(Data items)
>>>>>

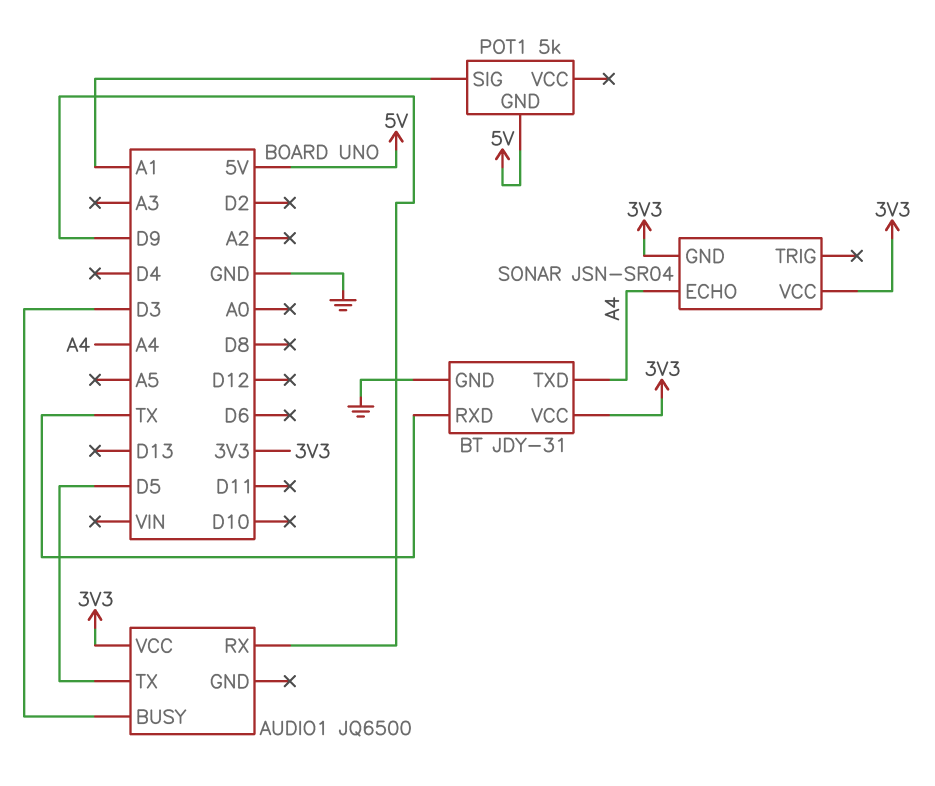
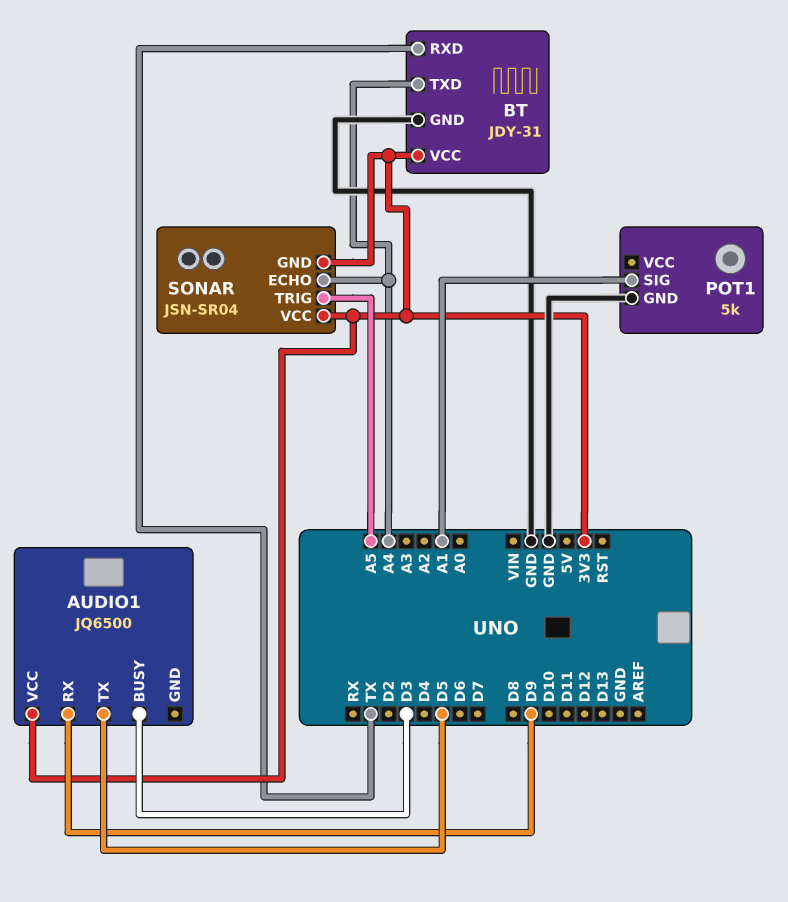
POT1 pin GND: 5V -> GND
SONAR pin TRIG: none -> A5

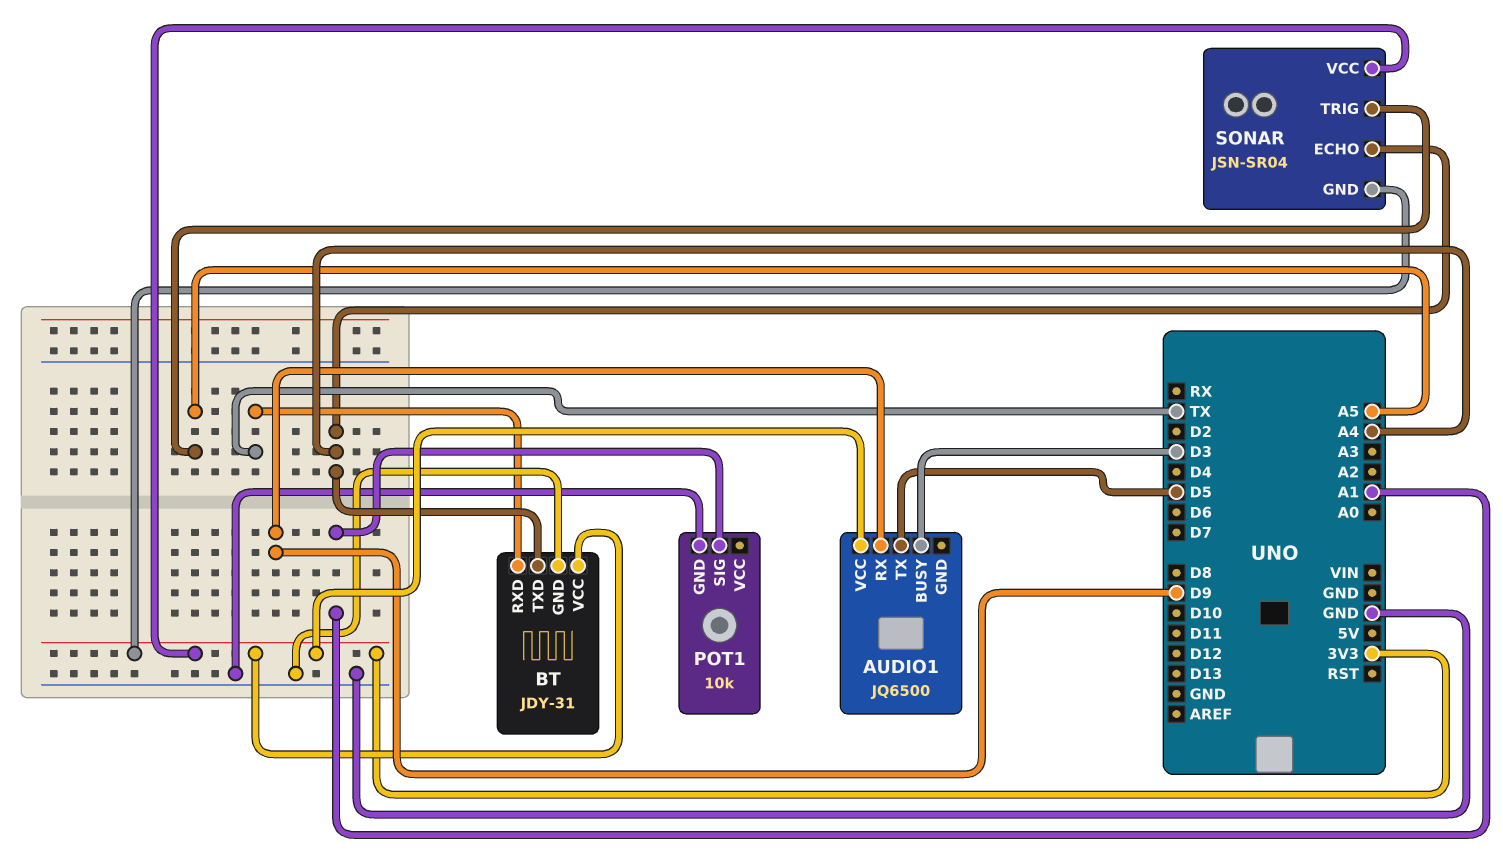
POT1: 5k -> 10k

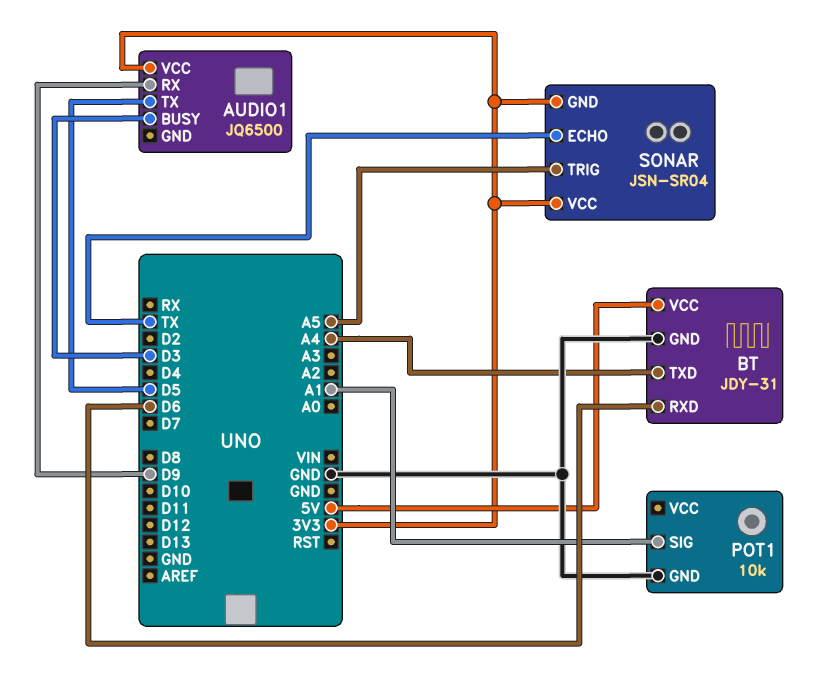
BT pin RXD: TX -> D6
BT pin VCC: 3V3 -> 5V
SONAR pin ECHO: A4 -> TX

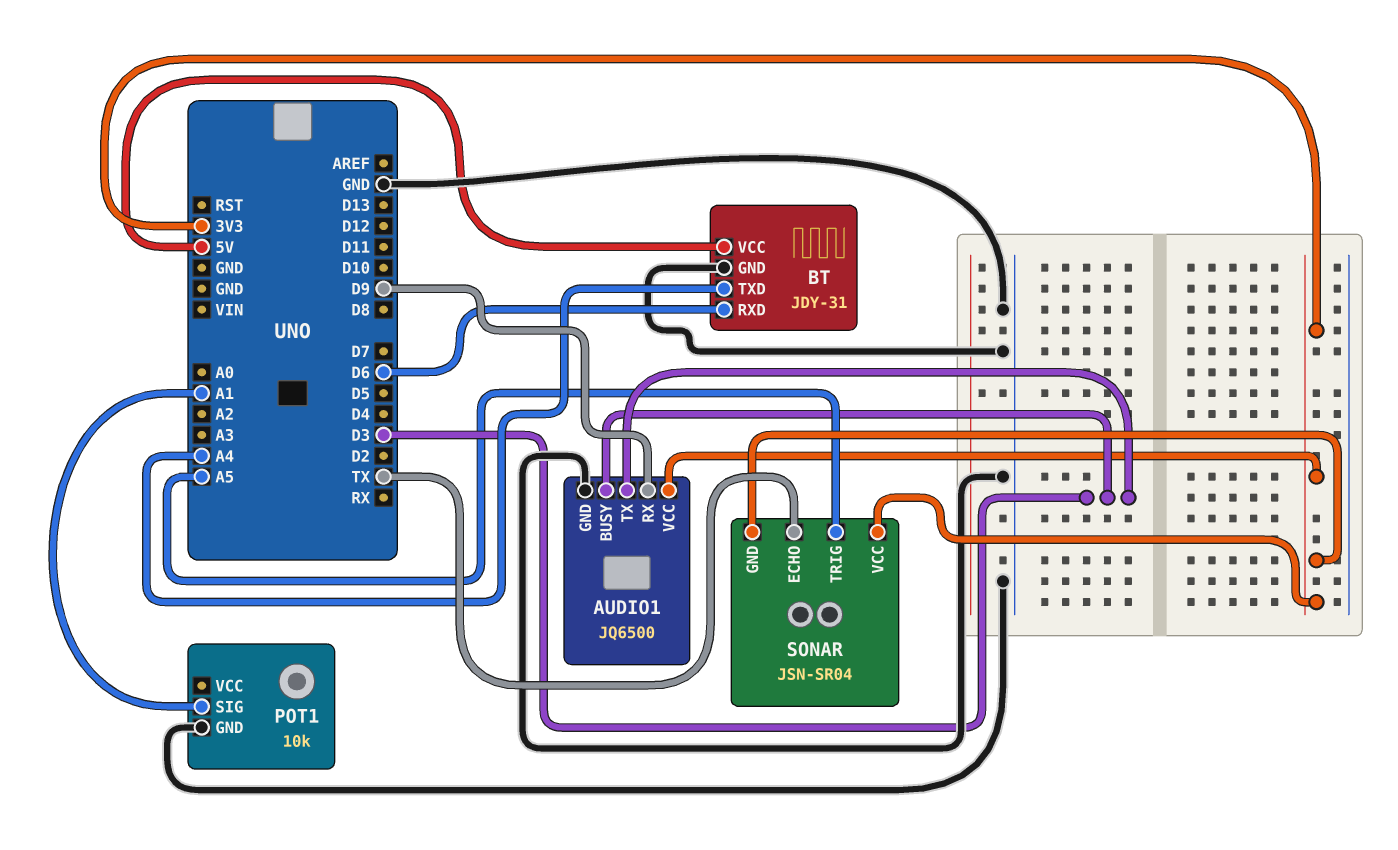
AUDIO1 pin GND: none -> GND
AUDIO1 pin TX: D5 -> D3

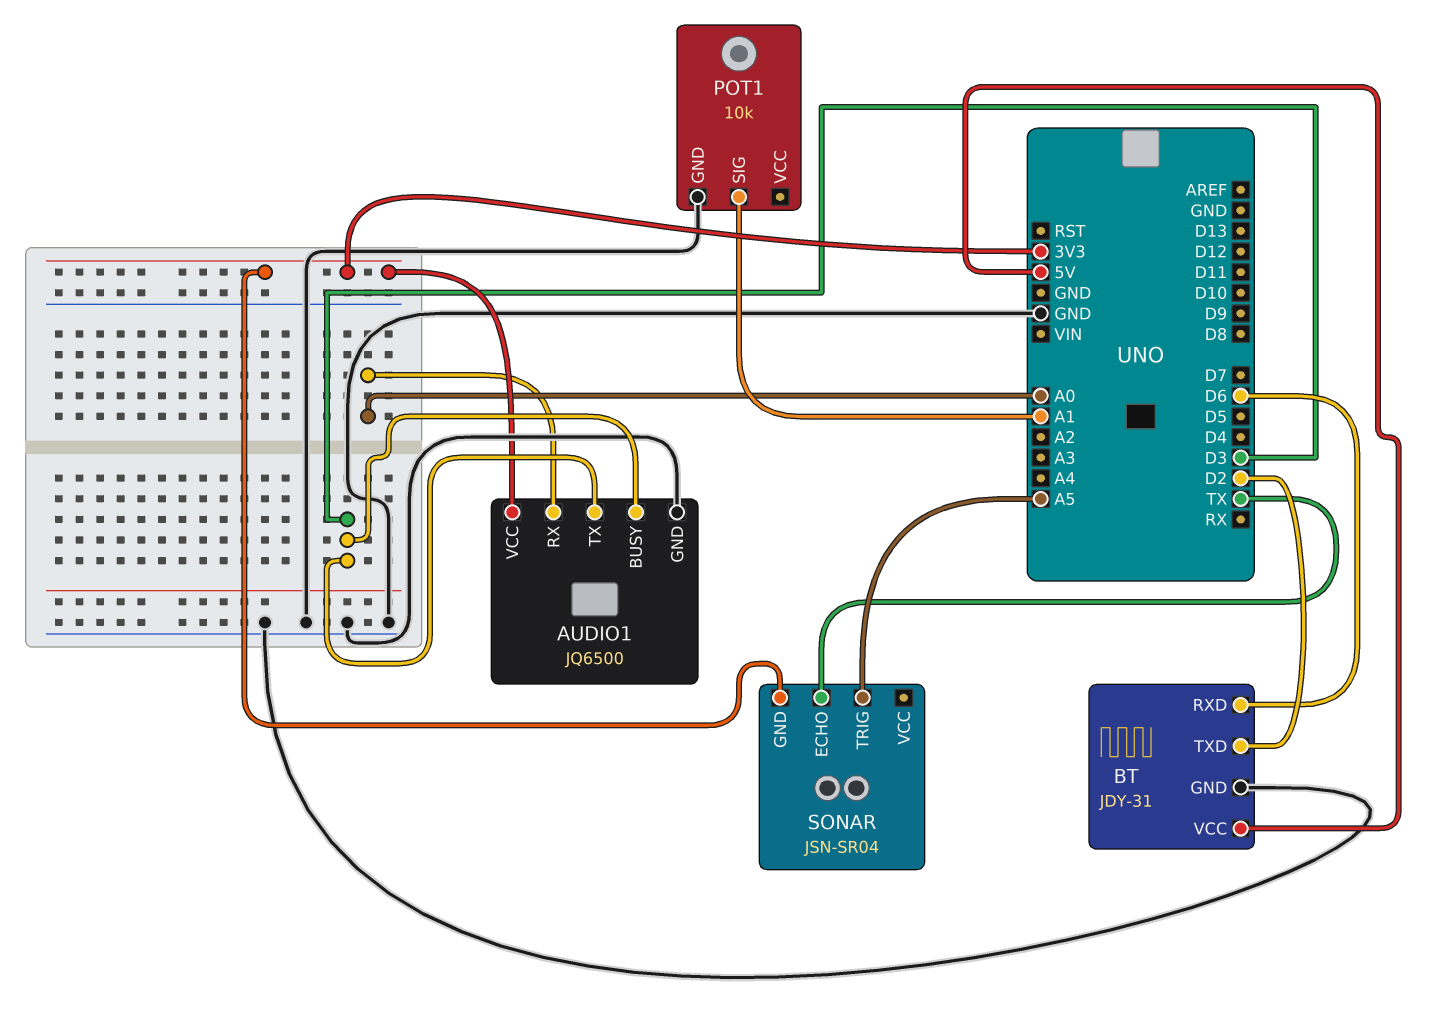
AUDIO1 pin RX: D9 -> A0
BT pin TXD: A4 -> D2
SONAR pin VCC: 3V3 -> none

<<<<<

**WHAT YOU HAVE TO DO:** Would you please print only the lines running from the one with "AUDIO1 pin GND: none -> GND" to the final line of the entries above, exactly as written and without pictures?

**FINAL ANSWER:**
AUDIO1 pin GND: none -> GND
AUDIO1 pin TX: D5 -> D3

AUDIO1 pin RX: D9 -> A0
BT pin TXD: A4 -> D2
SONAR pin VCC: 3V3 -> none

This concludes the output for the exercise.